■ PROBLEM DETAILS
In your copy, leave out all pictures and reproduce every entry exactly.

(Before-and-after object listings)
+++
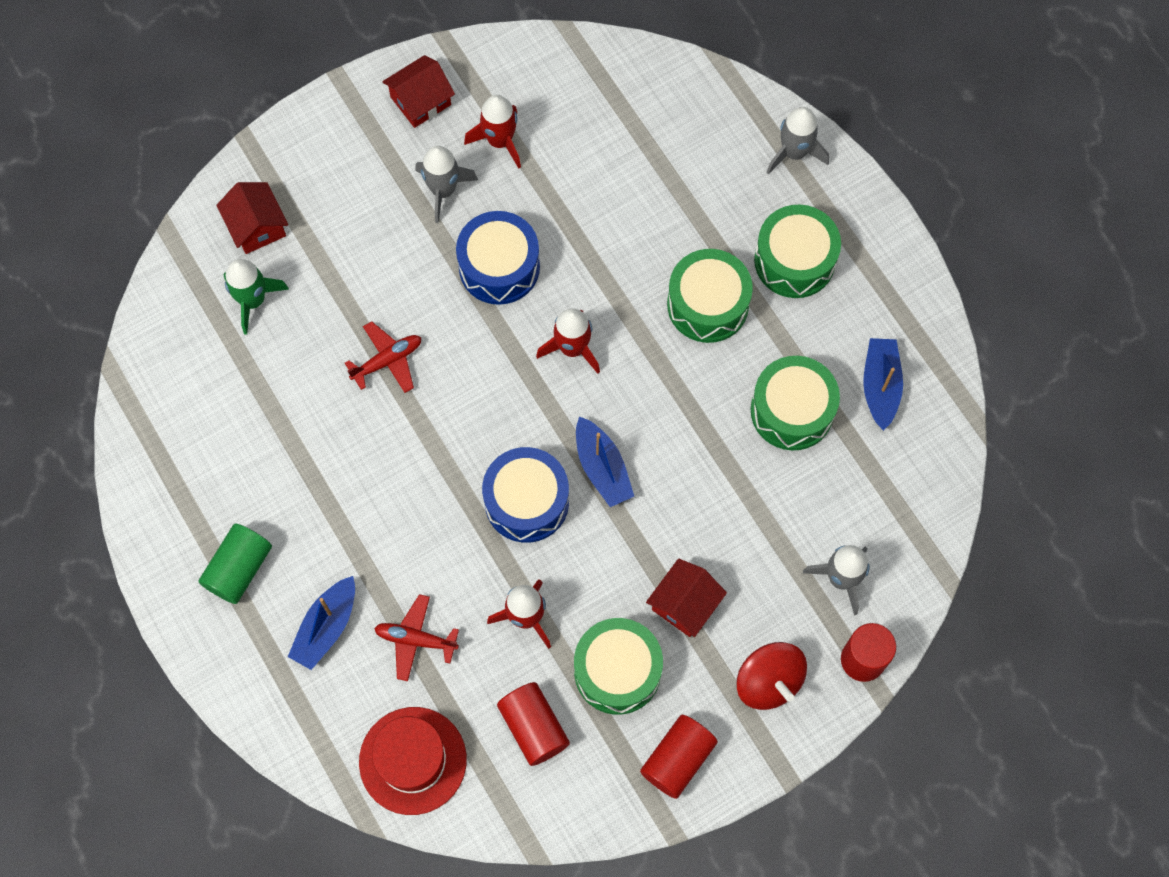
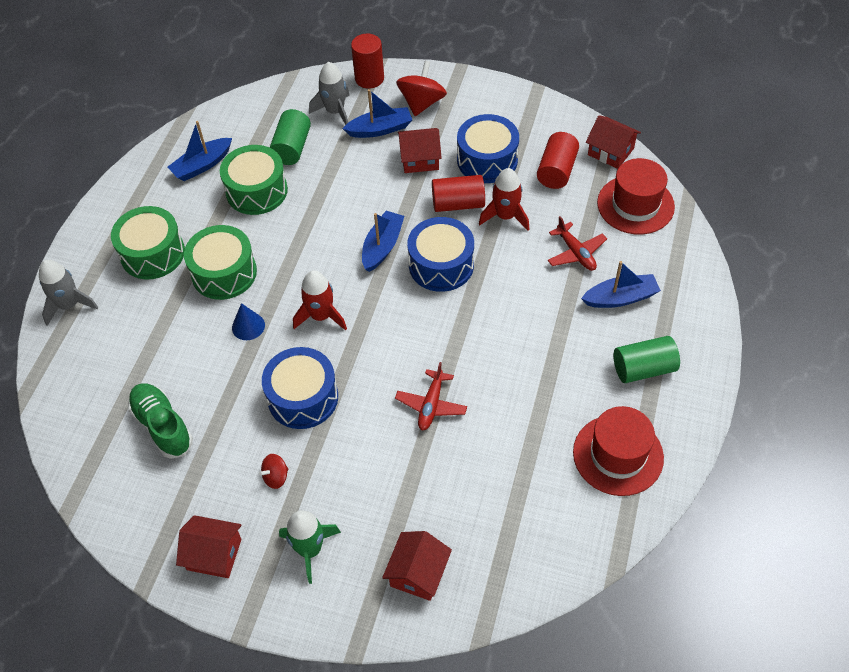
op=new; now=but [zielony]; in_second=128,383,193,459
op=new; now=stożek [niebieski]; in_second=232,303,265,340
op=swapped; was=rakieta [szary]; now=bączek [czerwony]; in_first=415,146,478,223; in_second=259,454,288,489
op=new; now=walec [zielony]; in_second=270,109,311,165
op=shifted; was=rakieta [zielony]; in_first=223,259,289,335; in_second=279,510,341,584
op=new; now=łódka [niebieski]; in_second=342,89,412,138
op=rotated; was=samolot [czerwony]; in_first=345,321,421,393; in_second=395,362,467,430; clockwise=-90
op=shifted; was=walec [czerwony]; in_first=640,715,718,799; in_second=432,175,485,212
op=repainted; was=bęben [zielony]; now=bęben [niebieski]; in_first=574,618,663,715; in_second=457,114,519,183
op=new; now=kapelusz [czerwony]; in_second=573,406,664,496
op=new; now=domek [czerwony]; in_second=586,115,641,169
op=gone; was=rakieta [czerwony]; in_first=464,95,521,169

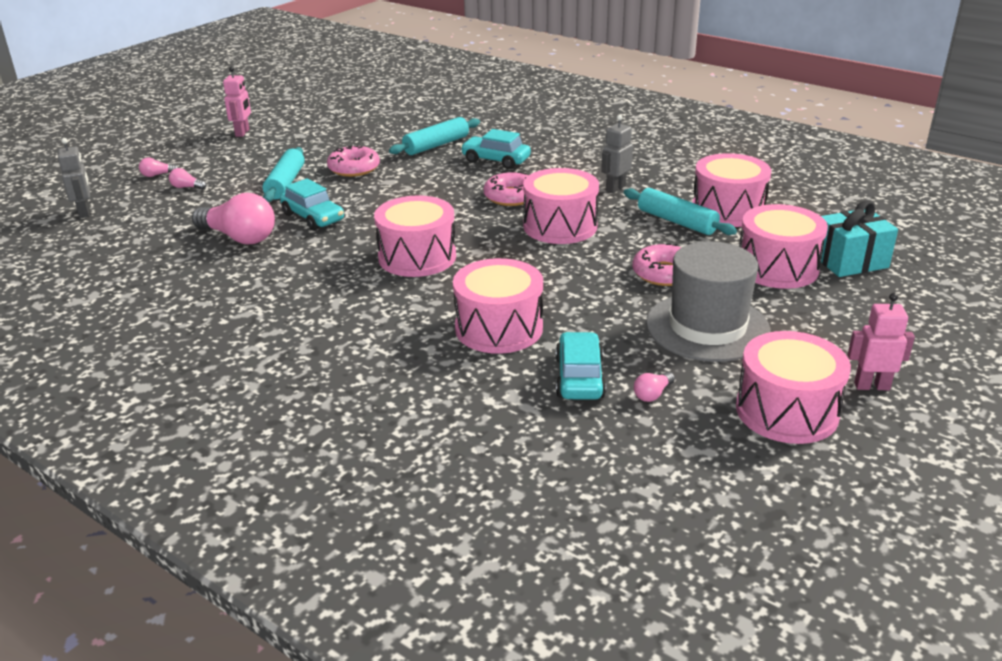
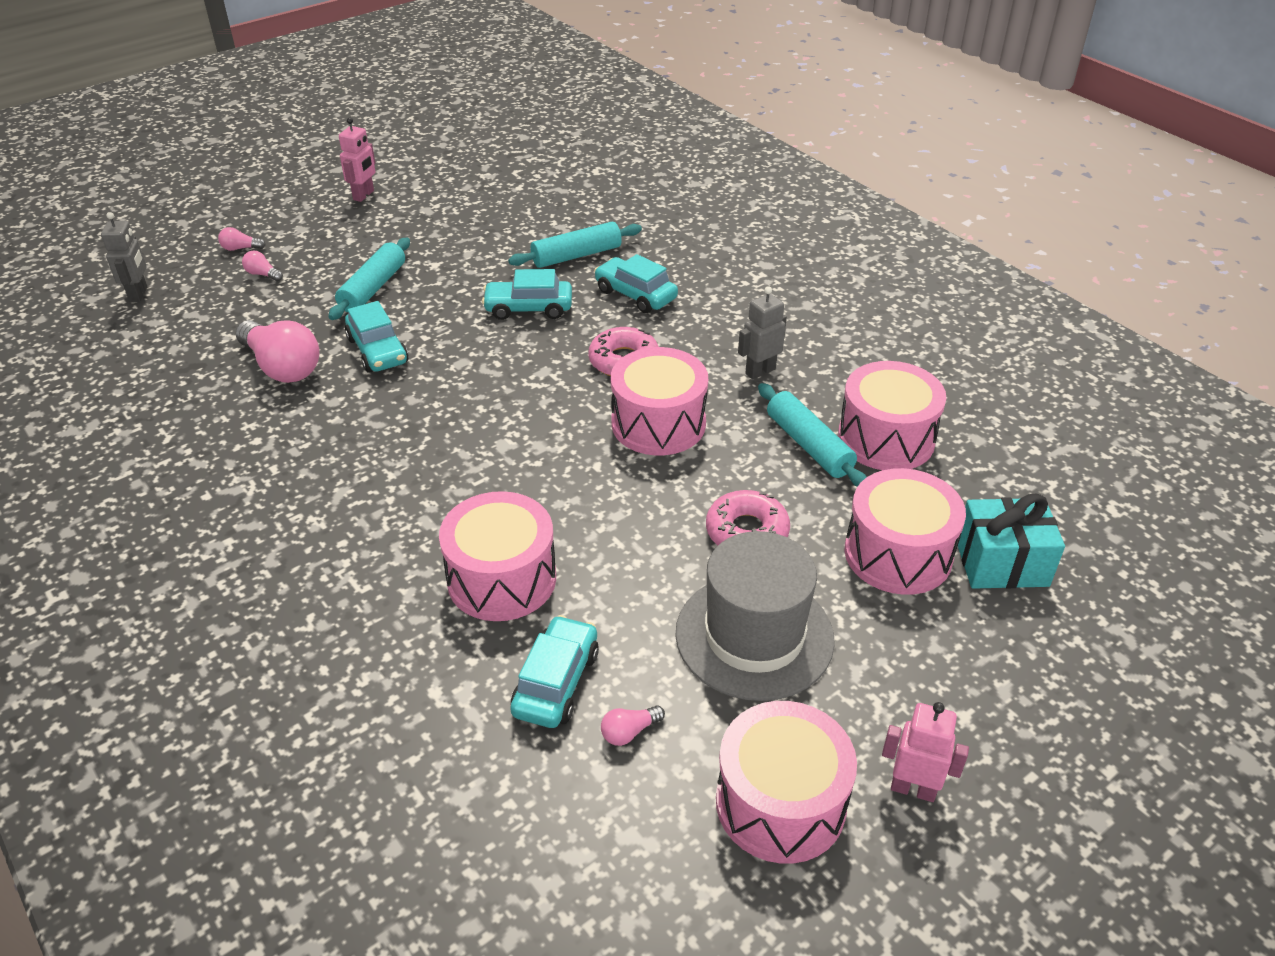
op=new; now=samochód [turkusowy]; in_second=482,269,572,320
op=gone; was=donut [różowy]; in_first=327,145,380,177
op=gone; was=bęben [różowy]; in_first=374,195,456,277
+++
■ ANSWER BELOW
op=new; now=but [zielony]; in_second=128,383,193,459
op=new; now=stożek [niebieski]; in_second=232,303,265,340
op=swapped; was=rakieta [szary]; now=bączek [czerwony]; in_first=415,146,478,223; in_second=259,454,288,489
op=new; now=walec [zielony]; in_second=270,109,311,165
op=shifted; was=rakieta [zielony]; in_first=223,259,289,335; in_second=279,510,341,584
op=new; now=łódka [niebieski]; in_second=342,89,412,138
op=rotated; was=samolot [czerwony]; in_first=345,321,421,393; in_second=395,362,467,430; clockwise=-90
op=shifted; was=walec [czerwony]; in_first=640,715,718,799; in_second=432,175,485,212
op=repainted; was=bęben [zielony]; now=bęben [niebieski]; in_first=574,618,663,715; in_second=457,114,519,183
op=new; now=kapelusz [czerwony]; in_second=573,406,664,496
op=new; now=domek [czerwony]; in_second=586,115,641,169
op=gone; was=rakieta [czerwony]; in_first=464,95,521,169

op=new; now=samochód [turkusowy]; in_second=482,269,572,320
op=gone; was=donut [różowy]; in_first=327,145,380,177
op=gone; was=bęben [różowy]; in_first=374,195,456,277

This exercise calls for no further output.